> Work instructions
Repeat exactly the lines below that lie between the line with "added,,,emerald pear fruit,(31" and the line with "moved,rose-pink notebook,(418 157", counting both of those lines as part of the answer.

> Records for the task
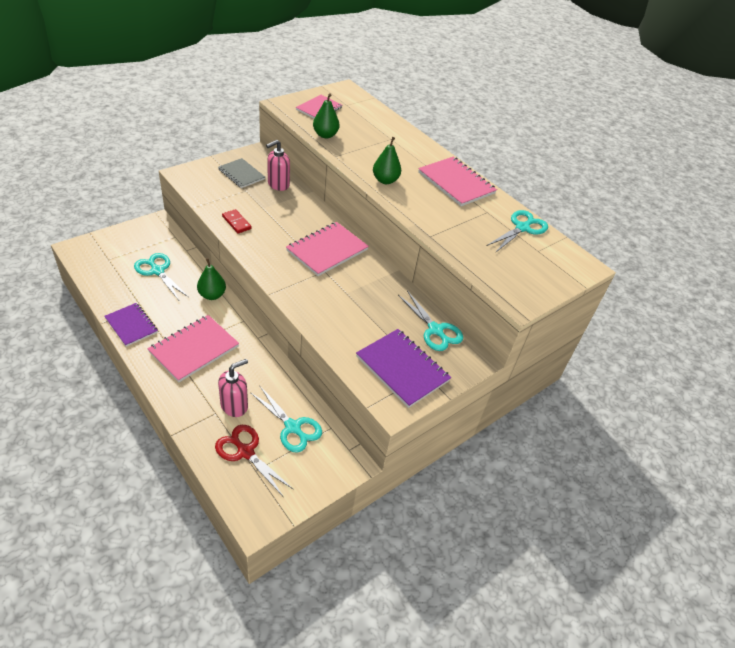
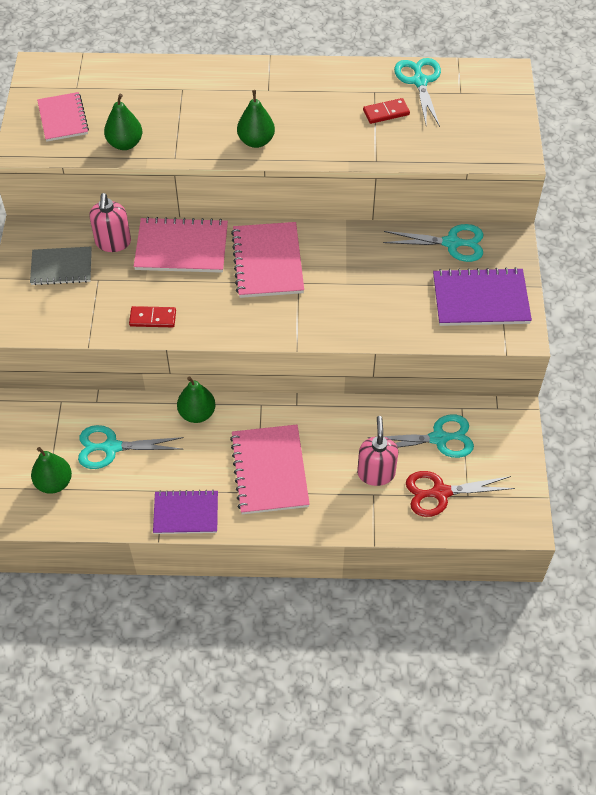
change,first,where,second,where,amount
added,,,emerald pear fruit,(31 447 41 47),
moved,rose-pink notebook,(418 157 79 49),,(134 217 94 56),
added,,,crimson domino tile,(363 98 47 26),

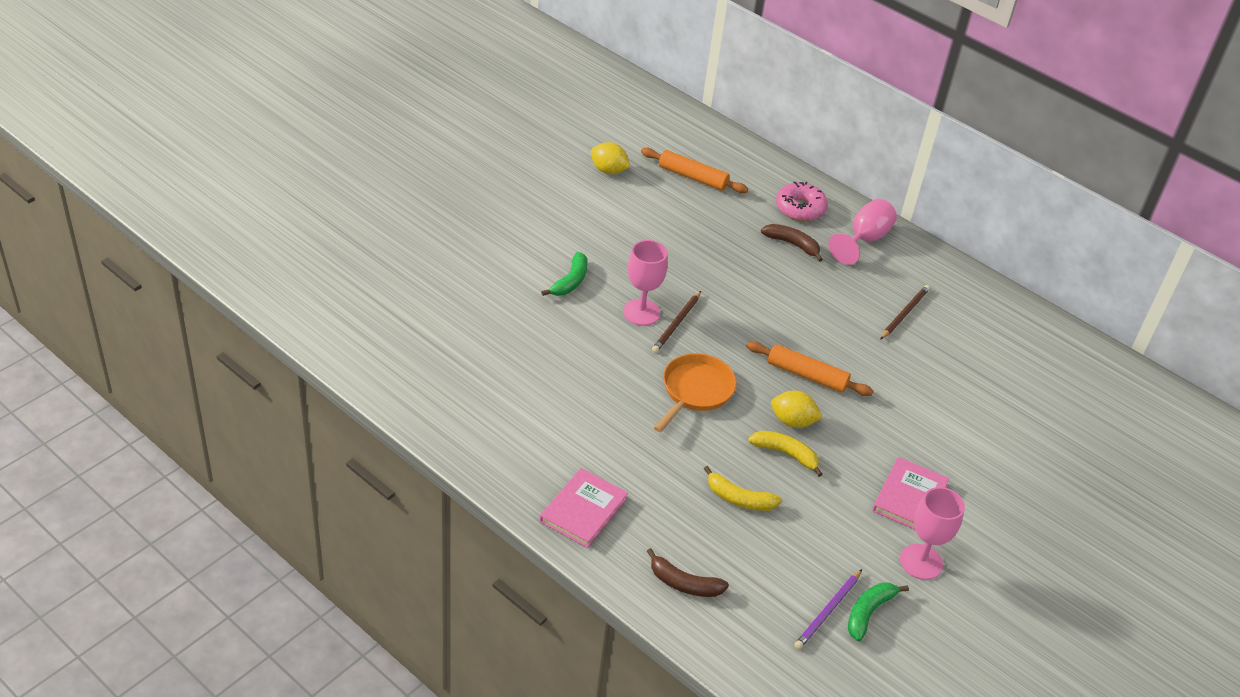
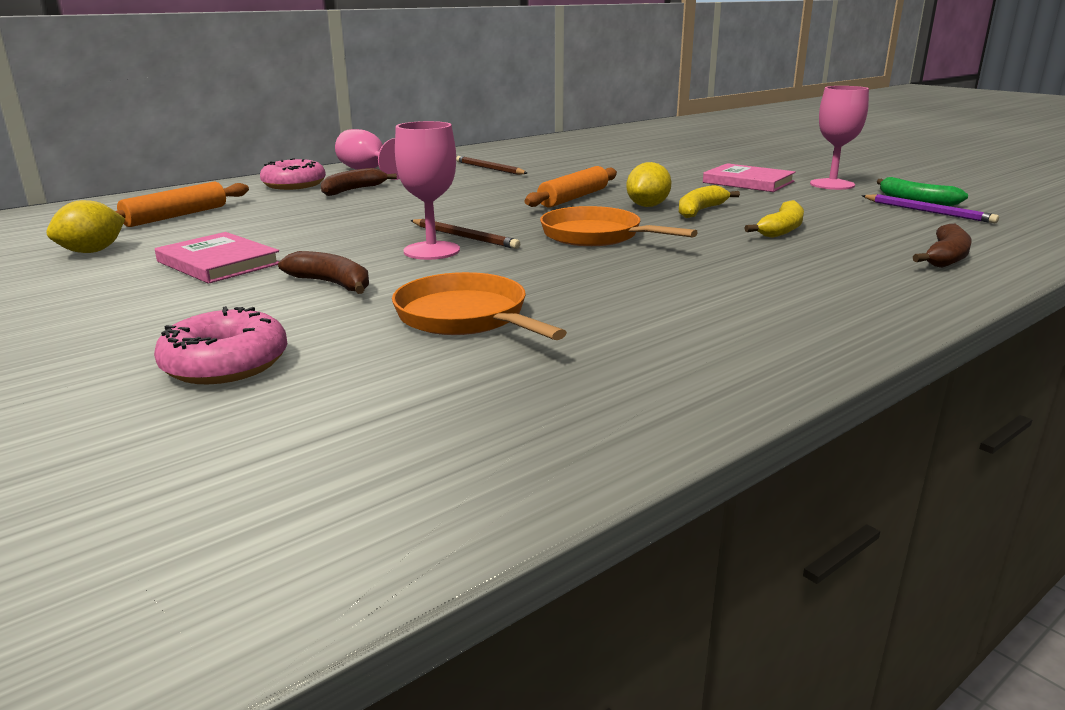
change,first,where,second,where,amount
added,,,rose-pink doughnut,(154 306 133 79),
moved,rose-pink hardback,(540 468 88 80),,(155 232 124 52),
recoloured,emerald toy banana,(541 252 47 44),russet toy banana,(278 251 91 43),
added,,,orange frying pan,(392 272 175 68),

---

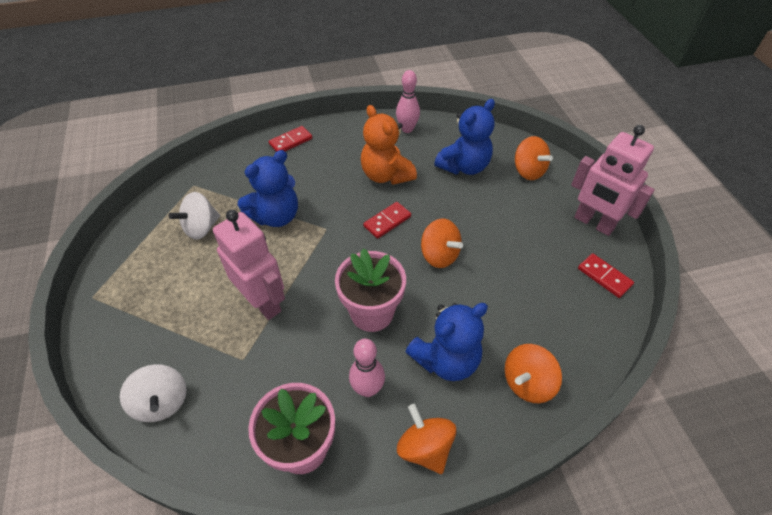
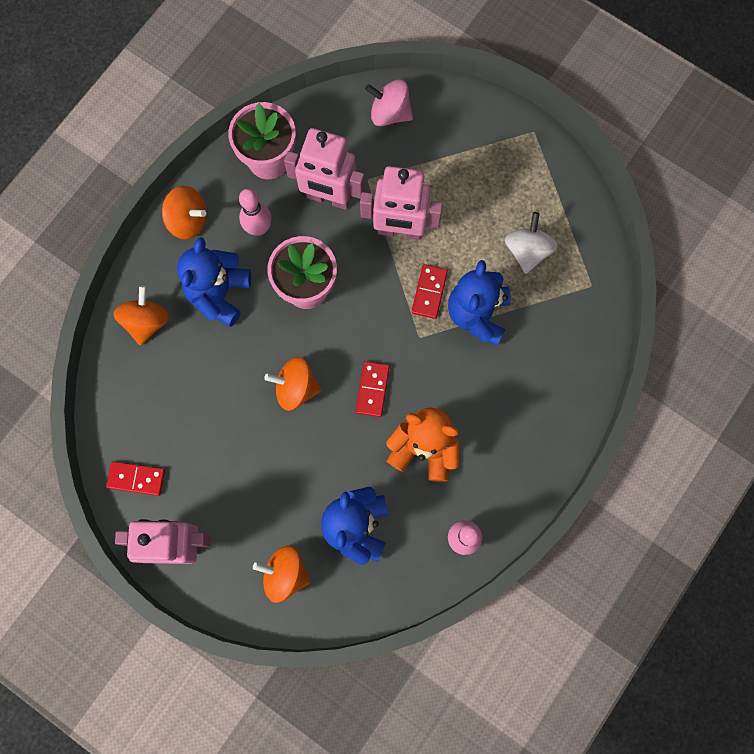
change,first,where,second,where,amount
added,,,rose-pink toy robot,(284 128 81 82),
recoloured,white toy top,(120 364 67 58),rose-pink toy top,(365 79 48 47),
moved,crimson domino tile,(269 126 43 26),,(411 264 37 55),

> Result
added,,,emerald pear fruit,(31 447 41 47),
moved,rose-pink notebook,(418 157 79 49),,(134 217 94 56),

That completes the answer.